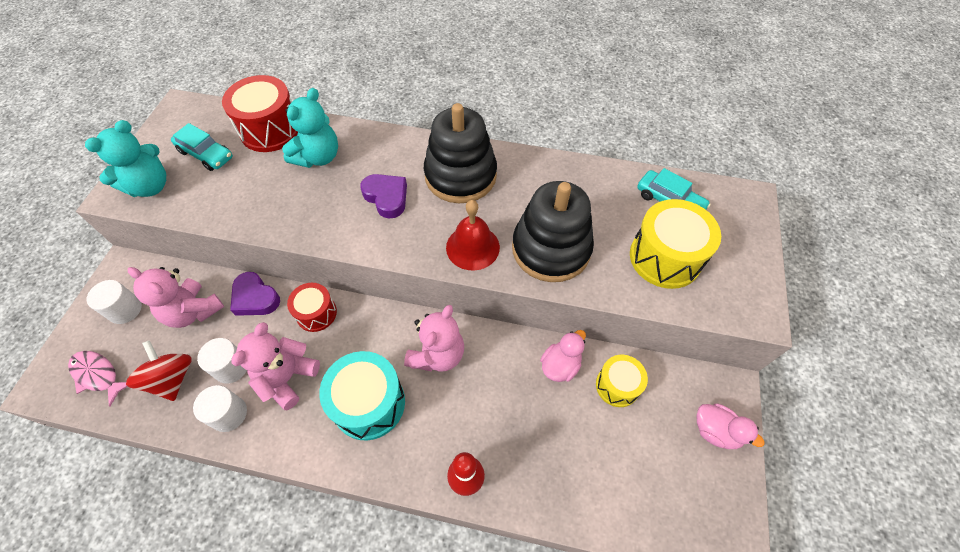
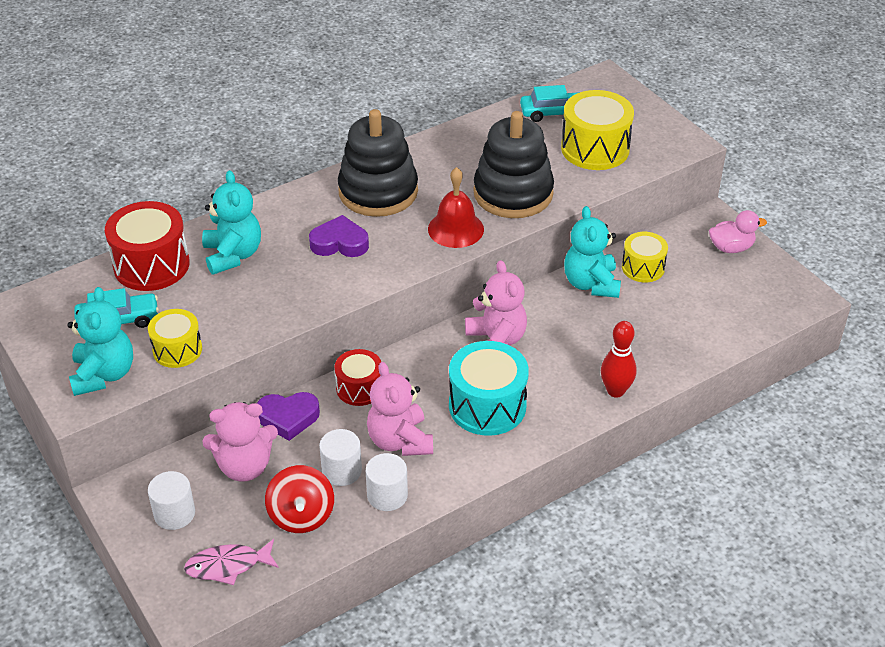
camera: 45 degrees left, 15 degrees down
(172, 378) = (301, 515): red spinning top -> red spinning top turned 120 degrees counterclockwise
(203, 201) = (177, 350): none -> yellow drum
(560, 365) = (591, 284): pink duck -> turquoise teddy bear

__WORK INSTRUCTION__: Print the material word for word without images.

__EXERCISE ANSWER__:
camera: 45 degrees left, 15 degrees down
(172, 378) = (301, 515): red spinning top -> red spinning top turned 120 degrees counterclockwise
(203, 201) = (177, 350): none -> yellow drum
(560, 365) = (591, 284): pink duck -> turquoise teddy bear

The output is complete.